Please copy out, unchanged, the part of the rows below that opens with the line containing "The image size is (853, 640). Identify" and closes with the line containing "They are 10.09 meters apart.", including both of those lines.

─── Stored records ───

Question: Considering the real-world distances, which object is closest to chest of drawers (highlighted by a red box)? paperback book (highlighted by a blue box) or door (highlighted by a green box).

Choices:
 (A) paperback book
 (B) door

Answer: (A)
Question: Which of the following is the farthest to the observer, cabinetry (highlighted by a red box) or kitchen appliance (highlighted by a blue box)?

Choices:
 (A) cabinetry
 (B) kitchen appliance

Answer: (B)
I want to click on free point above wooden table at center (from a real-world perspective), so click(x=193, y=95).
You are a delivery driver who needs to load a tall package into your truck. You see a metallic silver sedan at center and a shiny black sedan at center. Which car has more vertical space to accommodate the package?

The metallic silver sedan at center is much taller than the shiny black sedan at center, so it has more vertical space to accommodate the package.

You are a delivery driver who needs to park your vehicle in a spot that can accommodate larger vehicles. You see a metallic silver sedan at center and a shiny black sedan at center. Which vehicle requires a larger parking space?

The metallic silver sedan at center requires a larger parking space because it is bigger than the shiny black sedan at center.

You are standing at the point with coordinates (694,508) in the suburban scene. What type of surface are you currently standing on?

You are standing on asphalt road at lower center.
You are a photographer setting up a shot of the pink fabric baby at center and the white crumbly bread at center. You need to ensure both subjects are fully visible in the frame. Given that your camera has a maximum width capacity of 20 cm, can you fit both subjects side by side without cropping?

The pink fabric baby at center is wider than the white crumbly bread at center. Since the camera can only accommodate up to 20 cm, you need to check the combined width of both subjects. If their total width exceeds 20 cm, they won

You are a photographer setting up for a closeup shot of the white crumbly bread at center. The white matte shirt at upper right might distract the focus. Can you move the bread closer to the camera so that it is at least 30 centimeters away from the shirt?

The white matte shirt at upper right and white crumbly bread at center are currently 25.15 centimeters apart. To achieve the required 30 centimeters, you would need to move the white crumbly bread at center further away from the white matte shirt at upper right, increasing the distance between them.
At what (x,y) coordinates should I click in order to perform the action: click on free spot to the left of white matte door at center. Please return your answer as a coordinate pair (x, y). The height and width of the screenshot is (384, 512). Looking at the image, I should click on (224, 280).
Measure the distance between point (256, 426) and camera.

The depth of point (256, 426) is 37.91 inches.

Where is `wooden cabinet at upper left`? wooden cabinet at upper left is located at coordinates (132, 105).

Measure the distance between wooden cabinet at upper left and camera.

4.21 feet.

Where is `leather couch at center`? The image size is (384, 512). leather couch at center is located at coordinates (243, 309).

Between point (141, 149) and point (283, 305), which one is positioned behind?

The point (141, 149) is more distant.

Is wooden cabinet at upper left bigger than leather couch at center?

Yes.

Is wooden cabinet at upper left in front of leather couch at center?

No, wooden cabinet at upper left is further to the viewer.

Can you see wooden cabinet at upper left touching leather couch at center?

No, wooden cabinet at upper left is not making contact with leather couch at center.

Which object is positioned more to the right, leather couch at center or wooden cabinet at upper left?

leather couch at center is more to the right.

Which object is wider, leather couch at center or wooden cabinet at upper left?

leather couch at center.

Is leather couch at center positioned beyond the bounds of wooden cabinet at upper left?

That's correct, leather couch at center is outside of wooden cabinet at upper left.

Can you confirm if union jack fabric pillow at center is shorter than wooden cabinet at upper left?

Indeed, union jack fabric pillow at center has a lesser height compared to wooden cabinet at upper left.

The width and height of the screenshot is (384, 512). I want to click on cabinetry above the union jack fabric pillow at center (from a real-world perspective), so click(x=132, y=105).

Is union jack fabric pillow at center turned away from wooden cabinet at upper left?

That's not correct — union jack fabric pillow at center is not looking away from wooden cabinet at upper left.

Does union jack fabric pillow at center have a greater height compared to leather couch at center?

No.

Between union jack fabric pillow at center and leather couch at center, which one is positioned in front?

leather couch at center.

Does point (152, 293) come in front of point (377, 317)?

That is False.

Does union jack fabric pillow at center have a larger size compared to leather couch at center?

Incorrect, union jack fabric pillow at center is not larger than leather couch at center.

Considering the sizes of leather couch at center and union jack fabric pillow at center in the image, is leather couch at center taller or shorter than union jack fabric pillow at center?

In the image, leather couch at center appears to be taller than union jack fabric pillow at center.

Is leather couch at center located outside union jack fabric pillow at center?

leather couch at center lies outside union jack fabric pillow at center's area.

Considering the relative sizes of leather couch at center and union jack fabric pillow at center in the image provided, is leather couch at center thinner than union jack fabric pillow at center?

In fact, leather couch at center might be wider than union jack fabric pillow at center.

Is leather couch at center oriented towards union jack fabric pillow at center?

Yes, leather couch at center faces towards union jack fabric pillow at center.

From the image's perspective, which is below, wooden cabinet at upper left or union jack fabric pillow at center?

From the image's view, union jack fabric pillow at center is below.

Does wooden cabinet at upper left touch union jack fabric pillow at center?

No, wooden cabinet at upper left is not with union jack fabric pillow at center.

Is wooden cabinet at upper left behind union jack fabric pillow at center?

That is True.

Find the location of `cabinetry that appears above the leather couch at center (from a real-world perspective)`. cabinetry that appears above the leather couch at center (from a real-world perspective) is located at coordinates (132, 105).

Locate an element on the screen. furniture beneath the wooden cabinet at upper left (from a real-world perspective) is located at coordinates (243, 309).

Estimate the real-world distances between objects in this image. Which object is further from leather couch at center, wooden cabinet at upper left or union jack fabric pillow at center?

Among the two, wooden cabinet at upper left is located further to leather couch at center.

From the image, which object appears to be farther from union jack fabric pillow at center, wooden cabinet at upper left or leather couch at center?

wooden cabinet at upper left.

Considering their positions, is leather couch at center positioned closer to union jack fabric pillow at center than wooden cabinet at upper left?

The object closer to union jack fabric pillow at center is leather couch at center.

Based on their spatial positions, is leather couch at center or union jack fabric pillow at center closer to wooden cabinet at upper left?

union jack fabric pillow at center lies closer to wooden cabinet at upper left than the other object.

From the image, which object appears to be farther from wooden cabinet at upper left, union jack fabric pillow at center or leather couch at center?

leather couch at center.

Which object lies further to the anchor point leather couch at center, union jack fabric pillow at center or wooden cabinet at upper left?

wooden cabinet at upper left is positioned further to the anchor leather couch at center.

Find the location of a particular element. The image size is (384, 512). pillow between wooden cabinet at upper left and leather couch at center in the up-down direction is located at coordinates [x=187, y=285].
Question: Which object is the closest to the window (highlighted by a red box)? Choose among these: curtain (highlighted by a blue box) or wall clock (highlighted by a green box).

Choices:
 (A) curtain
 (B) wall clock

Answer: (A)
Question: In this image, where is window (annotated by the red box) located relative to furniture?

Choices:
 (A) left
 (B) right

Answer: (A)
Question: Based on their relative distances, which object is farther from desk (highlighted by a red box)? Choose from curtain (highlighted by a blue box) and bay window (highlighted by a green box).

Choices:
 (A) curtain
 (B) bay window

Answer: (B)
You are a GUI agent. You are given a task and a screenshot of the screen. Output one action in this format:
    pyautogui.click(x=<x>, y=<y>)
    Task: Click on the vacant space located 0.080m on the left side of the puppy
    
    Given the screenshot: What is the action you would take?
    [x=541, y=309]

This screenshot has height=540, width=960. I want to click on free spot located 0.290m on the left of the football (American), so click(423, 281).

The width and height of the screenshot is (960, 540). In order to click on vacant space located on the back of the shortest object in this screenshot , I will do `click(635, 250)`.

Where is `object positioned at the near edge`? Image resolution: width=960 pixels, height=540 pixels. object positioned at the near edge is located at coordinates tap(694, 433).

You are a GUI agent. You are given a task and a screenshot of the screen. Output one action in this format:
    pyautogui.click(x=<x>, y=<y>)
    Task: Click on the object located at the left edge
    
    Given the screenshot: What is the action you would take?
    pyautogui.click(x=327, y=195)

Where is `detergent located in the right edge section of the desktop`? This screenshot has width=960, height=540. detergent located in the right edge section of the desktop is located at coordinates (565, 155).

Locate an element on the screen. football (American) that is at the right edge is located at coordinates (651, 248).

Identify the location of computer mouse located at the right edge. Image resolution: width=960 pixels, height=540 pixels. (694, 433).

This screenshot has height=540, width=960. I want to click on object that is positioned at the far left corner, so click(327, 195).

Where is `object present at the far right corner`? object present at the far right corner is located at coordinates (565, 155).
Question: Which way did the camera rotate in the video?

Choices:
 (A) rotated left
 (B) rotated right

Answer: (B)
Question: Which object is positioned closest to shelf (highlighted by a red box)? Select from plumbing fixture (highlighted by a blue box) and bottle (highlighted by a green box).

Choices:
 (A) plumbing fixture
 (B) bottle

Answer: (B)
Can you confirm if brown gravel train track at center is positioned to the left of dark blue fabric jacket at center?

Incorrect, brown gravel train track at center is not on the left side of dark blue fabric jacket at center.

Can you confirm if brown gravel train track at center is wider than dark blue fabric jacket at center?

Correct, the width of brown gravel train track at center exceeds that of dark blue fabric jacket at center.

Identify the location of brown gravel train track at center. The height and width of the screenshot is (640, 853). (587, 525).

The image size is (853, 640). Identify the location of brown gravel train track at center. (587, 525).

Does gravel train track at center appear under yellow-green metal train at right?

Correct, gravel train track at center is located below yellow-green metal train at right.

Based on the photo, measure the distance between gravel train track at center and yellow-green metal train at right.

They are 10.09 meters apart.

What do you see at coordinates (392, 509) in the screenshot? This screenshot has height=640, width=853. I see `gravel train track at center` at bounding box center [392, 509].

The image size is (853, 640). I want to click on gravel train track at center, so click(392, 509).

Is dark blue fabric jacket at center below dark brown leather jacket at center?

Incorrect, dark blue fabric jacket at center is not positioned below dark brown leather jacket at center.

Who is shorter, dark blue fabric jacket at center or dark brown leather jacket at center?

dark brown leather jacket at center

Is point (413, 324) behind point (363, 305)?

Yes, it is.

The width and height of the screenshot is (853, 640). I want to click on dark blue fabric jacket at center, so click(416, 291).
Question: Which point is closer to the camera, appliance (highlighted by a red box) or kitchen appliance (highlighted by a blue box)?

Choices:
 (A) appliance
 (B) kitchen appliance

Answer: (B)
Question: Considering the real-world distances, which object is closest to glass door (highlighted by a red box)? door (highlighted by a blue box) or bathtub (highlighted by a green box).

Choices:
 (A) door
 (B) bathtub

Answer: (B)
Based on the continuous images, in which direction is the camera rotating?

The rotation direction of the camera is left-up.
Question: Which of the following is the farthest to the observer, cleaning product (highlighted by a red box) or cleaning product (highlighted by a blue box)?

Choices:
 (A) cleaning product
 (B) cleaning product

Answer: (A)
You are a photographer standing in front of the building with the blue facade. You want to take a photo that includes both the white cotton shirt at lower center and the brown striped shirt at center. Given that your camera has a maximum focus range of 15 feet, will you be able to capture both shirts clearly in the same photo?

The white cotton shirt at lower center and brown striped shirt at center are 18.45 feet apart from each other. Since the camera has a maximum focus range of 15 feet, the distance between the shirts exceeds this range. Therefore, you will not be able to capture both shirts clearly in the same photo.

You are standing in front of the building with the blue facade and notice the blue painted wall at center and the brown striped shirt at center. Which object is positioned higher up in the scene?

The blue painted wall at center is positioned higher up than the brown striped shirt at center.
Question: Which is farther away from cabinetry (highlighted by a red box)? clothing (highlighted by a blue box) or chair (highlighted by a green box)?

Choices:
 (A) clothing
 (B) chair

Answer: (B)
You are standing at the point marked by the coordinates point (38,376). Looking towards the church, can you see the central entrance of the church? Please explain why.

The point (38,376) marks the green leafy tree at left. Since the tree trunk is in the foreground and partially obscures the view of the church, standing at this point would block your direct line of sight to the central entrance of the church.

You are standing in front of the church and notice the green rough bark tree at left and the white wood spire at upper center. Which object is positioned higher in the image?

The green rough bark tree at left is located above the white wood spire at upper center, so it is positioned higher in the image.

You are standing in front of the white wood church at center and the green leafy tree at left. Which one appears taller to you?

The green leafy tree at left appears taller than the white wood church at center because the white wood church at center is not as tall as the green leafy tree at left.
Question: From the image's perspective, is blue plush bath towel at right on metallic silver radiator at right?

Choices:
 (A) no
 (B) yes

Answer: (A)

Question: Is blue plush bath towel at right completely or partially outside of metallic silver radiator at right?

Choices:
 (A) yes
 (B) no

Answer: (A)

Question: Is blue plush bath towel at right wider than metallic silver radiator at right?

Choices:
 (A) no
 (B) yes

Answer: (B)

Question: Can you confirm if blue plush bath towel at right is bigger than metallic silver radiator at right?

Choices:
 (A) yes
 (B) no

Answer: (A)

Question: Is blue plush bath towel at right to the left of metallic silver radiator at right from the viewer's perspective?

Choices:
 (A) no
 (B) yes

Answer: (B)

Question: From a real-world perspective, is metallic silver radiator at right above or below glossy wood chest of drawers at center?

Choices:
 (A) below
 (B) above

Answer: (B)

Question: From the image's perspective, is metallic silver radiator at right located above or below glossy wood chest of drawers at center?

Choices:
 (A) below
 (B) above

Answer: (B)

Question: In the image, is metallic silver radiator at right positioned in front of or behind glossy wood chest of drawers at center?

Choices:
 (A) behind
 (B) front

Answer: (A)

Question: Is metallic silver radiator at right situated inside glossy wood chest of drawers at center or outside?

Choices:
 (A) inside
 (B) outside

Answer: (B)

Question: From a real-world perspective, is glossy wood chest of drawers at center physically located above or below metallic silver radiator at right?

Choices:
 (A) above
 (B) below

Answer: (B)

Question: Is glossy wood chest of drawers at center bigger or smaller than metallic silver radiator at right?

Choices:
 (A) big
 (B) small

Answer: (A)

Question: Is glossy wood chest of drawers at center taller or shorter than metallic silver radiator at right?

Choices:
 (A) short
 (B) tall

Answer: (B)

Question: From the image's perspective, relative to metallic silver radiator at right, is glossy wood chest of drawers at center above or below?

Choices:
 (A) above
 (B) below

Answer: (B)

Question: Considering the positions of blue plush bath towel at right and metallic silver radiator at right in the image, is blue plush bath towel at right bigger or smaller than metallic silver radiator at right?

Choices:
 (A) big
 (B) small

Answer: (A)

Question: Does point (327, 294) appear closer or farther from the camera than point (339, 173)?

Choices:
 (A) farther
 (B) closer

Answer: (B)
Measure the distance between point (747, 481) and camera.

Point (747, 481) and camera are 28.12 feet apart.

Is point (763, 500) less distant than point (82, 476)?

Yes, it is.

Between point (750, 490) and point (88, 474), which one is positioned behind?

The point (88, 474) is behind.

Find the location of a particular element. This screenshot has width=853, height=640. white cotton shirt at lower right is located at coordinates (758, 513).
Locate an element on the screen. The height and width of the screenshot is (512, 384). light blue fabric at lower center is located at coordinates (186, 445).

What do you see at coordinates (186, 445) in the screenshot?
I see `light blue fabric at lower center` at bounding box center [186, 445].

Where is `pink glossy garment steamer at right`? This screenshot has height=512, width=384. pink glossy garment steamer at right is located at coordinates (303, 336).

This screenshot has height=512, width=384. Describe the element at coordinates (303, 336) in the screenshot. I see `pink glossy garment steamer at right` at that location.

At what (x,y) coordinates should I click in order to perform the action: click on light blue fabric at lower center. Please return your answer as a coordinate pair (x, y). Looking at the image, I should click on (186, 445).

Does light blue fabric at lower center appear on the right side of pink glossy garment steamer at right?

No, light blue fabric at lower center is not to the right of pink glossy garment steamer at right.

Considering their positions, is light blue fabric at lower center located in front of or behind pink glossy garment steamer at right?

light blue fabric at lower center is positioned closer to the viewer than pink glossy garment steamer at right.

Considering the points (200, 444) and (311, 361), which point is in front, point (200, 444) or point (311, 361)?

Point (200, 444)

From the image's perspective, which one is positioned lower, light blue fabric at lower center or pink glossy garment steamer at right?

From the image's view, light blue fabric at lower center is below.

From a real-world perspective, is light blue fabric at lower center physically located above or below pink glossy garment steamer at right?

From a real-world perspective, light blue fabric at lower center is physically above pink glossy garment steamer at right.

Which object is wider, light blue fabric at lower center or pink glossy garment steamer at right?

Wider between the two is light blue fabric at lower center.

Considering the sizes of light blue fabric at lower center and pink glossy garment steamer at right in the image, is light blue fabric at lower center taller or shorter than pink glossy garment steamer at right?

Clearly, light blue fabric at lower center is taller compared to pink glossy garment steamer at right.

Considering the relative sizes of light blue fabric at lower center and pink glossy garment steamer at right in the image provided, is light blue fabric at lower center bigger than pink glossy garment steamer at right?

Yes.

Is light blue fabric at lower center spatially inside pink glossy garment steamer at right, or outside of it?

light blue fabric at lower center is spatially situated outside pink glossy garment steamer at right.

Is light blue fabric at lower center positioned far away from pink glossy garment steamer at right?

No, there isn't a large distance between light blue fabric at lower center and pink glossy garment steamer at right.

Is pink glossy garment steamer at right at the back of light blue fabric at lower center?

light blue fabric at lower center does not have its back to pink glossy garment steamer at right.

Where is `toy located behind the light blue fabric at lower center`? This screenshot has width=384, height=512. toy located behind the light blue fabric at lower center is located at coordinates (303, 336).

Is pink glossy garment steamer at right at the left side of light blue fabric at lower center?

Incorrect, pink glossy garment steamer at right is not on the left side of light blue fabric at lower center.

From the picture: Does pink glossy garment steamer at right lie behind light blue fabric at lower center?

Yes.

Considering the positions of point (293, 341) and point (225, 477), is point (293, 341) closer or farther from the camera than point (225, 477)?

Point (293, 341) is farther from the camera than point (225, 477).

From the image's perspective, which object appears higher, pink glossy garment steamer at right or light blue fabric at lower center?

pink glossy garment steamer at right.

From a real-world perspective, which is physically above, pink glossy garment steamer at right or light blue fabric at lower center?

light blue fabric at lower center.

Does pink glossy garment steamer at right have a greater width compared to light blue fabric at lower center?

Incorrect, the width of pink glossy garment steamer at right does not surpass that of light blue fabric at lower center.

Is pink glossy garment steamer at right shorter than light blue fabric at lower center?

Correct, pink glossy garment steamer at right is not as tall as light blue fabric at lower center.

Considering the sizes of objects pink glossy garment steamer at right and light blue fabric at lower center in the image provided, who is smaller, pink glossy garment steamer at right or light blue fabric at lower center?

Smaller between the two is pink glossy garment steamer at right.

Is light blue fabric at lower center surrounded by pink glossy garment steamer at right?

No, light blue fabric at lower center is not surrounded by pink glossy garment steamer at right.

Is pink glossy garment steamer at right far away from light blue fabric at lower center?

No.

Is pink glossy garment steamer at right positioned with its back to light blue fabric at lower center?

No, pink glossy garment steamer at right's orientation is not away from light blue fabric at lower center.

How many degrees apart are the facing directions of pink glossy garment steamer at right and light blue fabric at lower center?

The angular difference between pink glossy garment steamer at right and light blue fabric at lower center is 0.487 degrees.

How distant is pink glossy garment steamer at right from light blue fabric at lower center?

───

- **Output**
The image size is (853, 640). Identify the location of brown gravel train track at center. (587, 525).

Does gravel train track at center appear under yellow-green metal train at right?

Correct, gravel train track at center is located below yellow-green metal train at right.

Based on the photo, measure the distance between gravel train track at center and yellow-green metal train at right.

They are 10.09 meters apart.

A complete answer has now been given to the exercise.